### What is needed
Write out nothing except the lines running from the one containing "orange wallet [683,444,730,470]" to the last line of the data, exactly as they stand.

### Extracted records

--*--

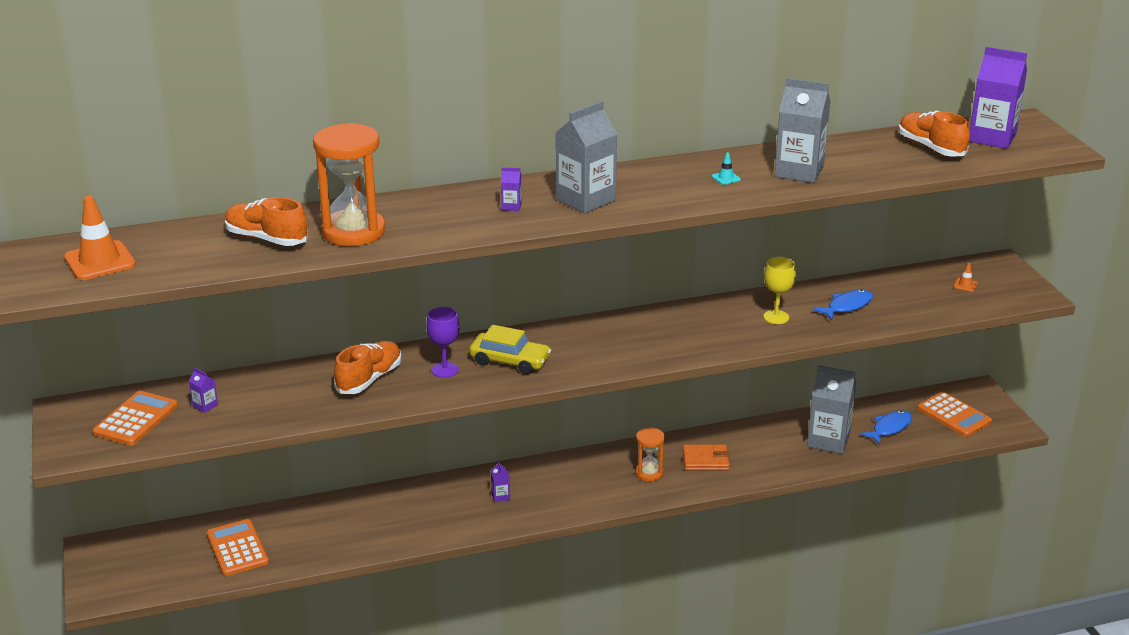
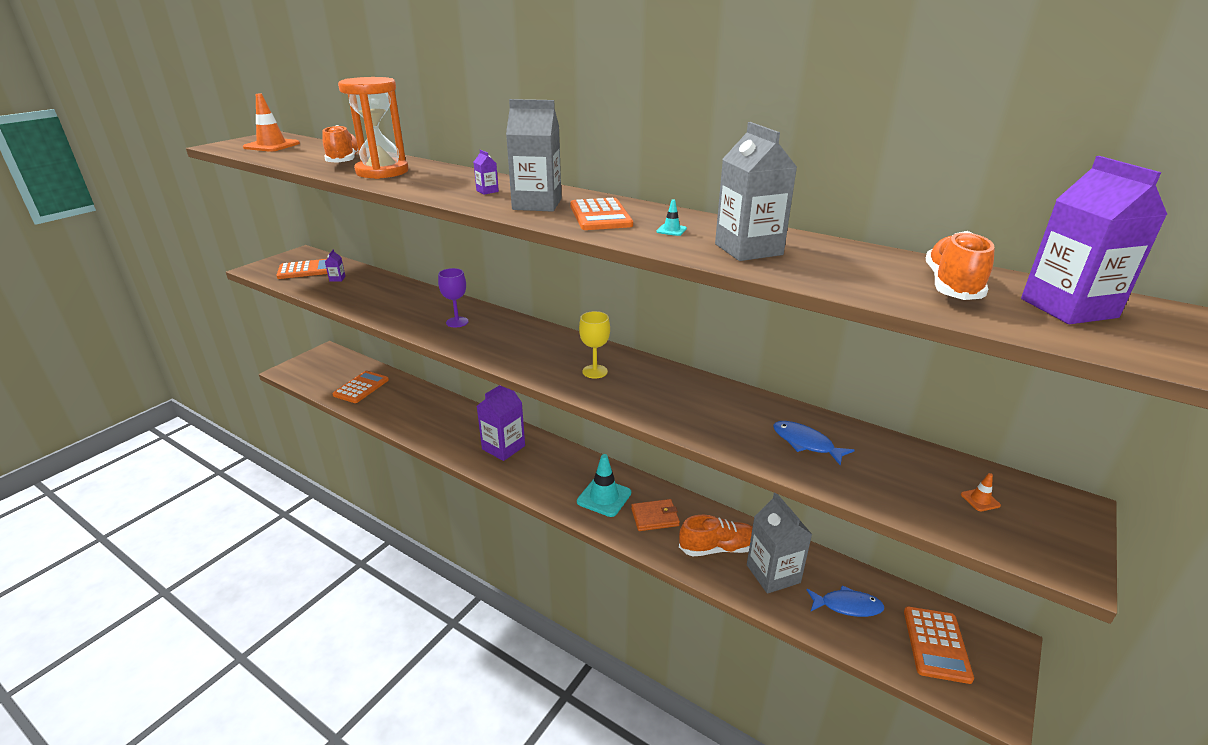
camera: 50 degrees right, 0 degrees up
orange shoe [334,341,402,394] -> orange shoe moved to [679,515,753,556]
yellow car [469,325,551,374] -> none
purple carton [491,461,510,502] -> purple carton [477,385,525,461], size x2.37
orange hourglass [635,427,665,482] -> turquoise traffic cone [577,454,631,517]
orange wallet [683,444,730,470] -> orange wallet turned 60 degrees counterclockwise [631,499,680,531]
yellow goblet [764,257,796,324] -> yellow goblet moved to [579,311,610,379]
blue fish [813,289,873,321] -> blue fish turned 150 degrees counterclockwise [773,421,855,465]
none -> orange calculator [570,198,633,230]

--*--

### Answer area
orange wallet [683,444,730,470] -> orange wallet turned 60 degrees counterclockwise [631,499,680,531]
yellow goblet [764,257,796,324] -> yellow goblet moved to [579,311,610,379]
blue fish [813,289,873,321] -> blue fish turned 150 degrees counterclockwise [773,421,855,465]
none -> orange calculator [570,198,633,230]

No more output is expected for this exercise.